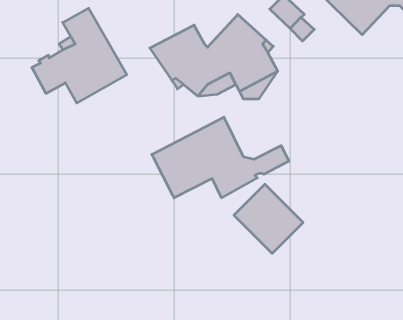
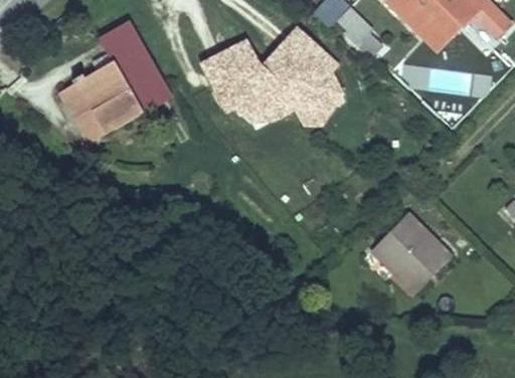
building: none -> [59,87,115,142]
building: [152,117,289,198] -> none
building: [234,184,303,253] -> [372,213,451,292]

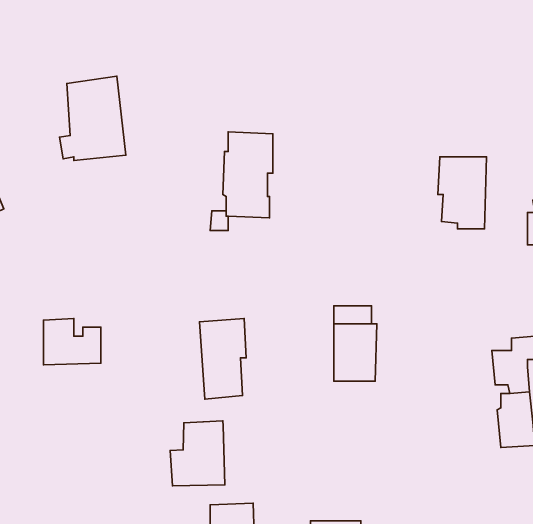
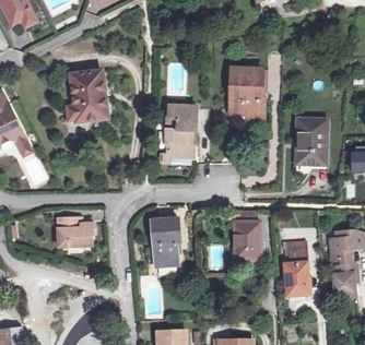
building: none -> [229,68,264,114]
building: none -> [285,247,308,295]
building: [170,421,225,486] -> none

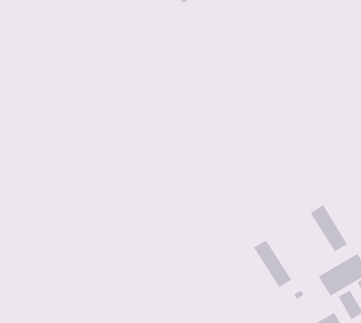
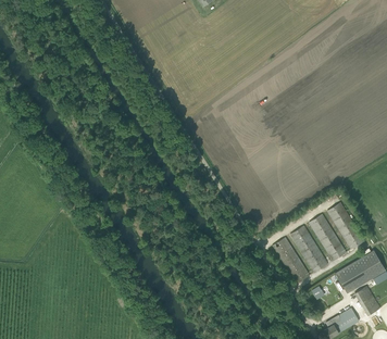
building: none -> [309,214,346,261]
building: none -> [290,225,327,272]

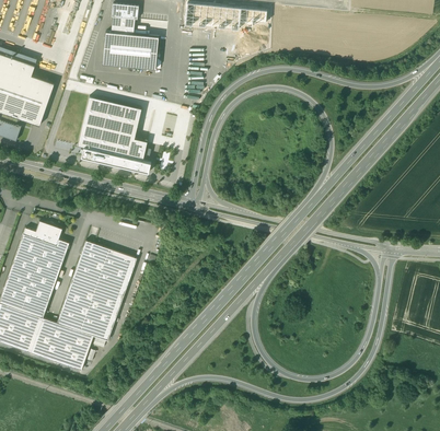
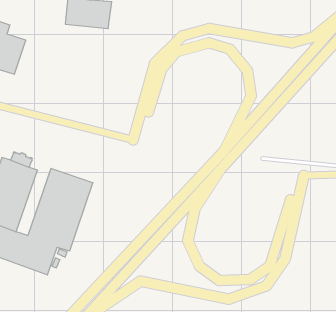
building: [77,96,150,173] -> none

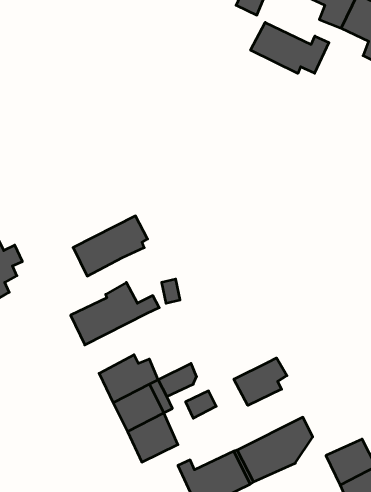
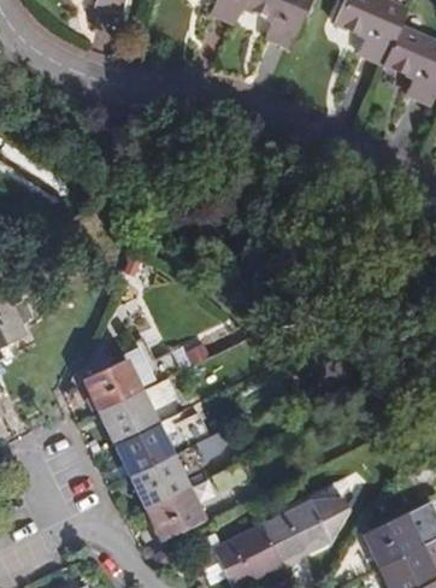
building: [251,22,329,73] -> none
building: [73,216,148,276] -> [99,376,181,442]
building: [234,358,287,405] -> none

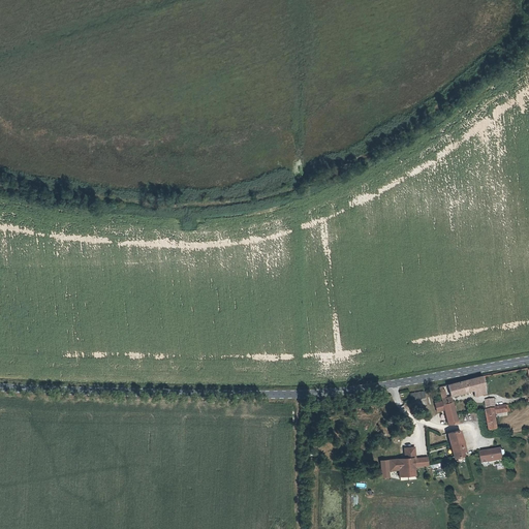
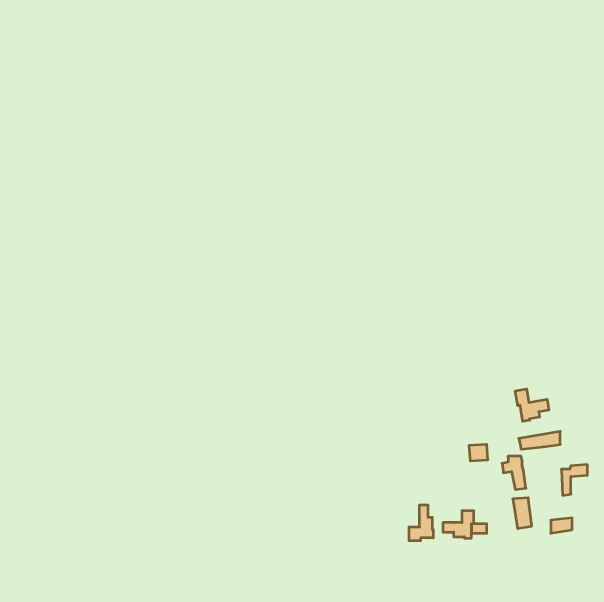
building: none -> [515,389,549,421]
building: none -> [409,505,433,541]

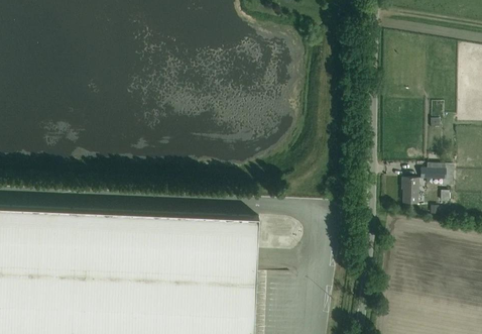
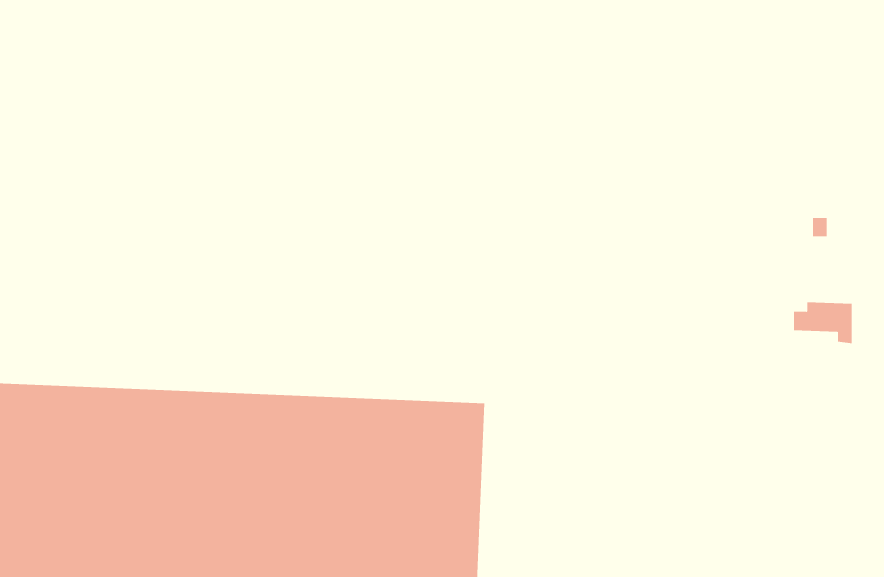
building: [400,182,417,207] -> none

######

**WHAT YOU SHOULD DO:** Write out the data exactly, but not its pictures.

**THE ANSWER:**
building: none -> [59,87,115,142]
building: [152,117,289,198] -> none
building: [234,184,303,253] -> [372,213,451,292]

building: none -> [229,68,264,114]
building: none -> [285,247,308,295]
building: [170,421,225,486] -> none

building: none -> [309,214,346,261]
building: none -> [290,225,327,272]

building: [77,96,150,173] -> none

building: [251,22,329,73] -> none
building: [73,216,148,276] -> [99,376,181,442]
building: [234,358,287,405] -> none

building: none -> [515,389,549,421]
building: none -> [409,505,433,541]

building: [400,182,417,207] -> none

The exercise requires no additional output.